[Object change descriptions]
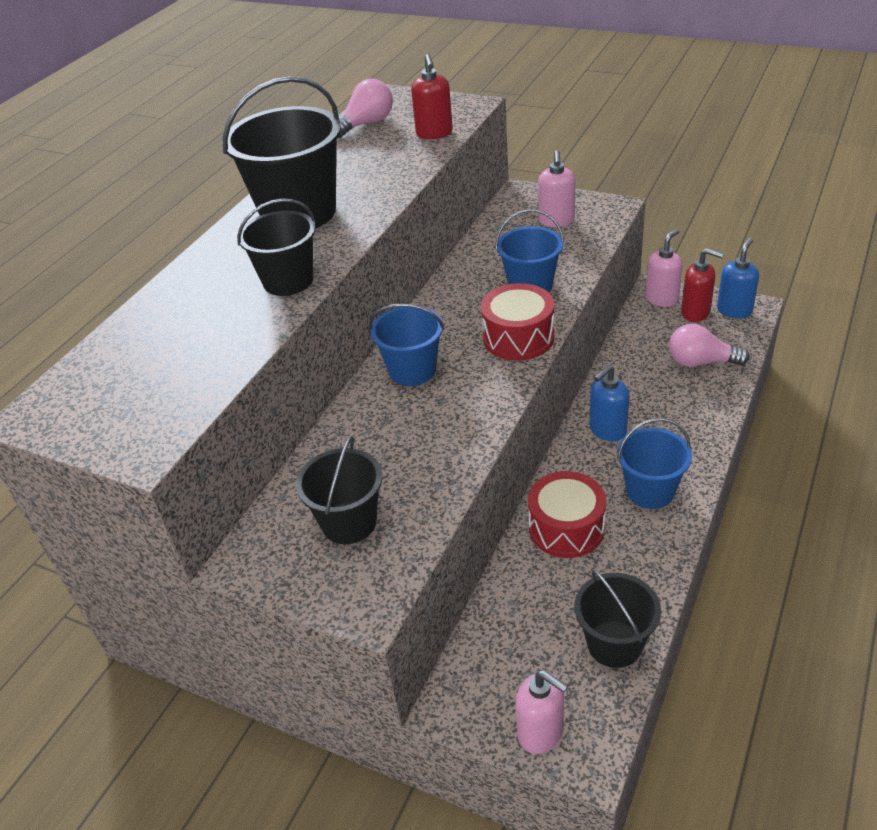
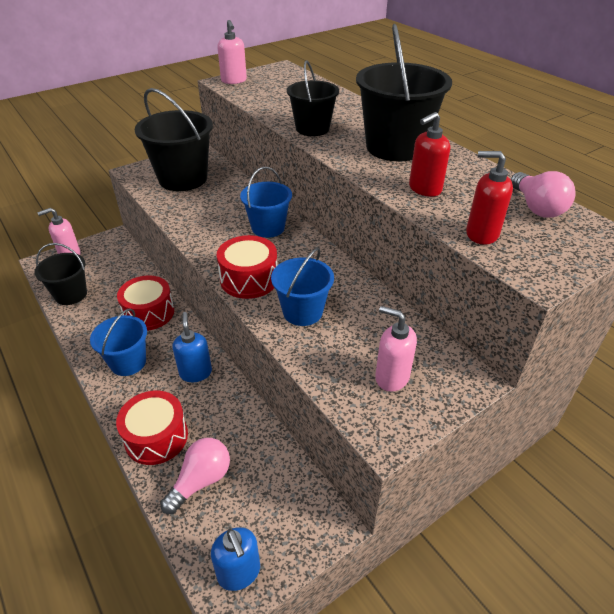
camera: 115 degrees right, 0 degrees up
(349, 522) = (183, 179): black bucket -> black bucket, size x1.64
(662, 299) = (310, 518): pink soap dispenser -> pink soap dispenser (234, 81)
(696, 313) = (265, 532): red soap dispenser -> red soap dispenser (424, 189)
(699, 410) = (156, 437): none -> red drum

▶ **WHAT IS NEEDED**
Exactly and only the lines from the line containing "(349, 522) = (183, 179): black" through the final line of the records above must be returned.

▶ **TASK OUTPUT**
(349, 522) = (183, 179): black bucket -> black bucket, size x1.64
(662, 299) = (310, 518): pink soap dispenser -> pink soap dispenser (234, 81)
(696, 313) = (265, 532): red soap dispenser -> red soap dispenser (424, 189)
(699, 410) = (156, 437): none -> red drum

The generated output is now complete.